* Required work *
When you reach the line containing "green battery [464,345,506,428] -> none" in the entries below, start writing out each line exactly, and stop after the line containing "none -> orange ring [384,225,453,261]".

* Extracted records *

[Start of Attachment]

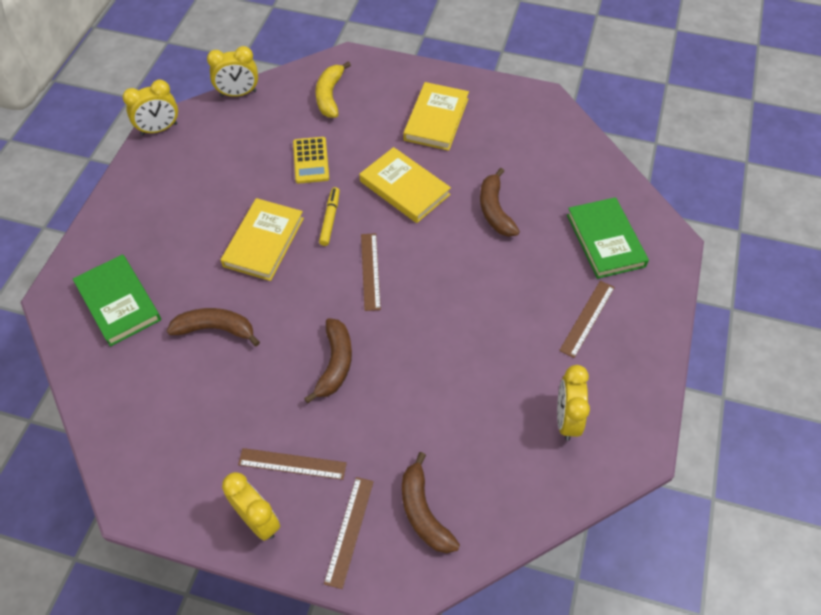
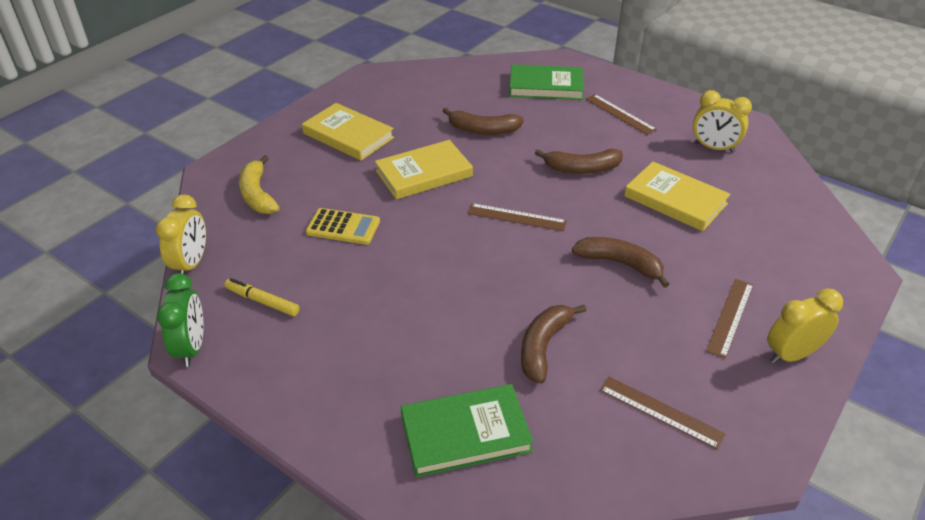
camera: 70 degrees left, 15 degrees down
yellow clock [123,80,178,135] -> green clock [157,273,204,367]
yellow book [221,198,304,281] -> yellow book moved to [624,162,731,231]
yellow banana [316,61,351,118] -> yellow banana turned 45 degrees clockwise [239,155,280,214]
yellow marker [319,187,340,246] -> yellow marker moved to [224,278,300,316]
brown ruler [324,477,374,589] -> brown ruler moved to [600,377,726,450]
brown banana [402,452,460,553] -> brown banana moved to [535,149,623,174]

[End of Attachment]
[Start of Attachment]

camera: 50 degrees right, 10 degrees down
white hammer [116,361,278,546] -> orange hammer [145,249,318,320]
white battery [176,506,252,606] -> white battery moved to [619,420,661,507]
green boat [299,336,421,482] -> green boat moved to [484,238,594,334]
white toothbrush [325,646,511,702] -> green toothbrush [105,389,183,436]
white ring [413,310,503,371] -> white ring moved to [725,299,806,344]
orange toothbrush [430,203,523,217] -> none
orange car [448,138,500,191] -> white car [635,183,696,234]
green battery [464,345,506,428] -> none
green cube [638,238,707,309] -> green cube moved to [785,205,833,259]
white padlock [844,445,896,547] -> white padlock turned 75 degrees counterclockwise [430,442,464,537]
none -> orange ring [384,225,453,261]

[End of Attachment]
[Start of Attachment]

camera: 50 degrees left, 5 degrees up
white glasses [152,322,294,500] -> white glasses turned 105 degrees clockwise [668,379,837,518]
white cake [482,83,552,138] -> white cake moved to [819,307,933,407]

[End of Attachment]

* Answer *
green battery [464,345,506,428] -> none
green cube [638,238,707,309] -> green cube moved to [785,205,833,259]
white padlock [844,445,896,547] -> white padlock turned 75 degrees counterclockwise [430,442,464,537]
none -> orange ring [384,225,453,261]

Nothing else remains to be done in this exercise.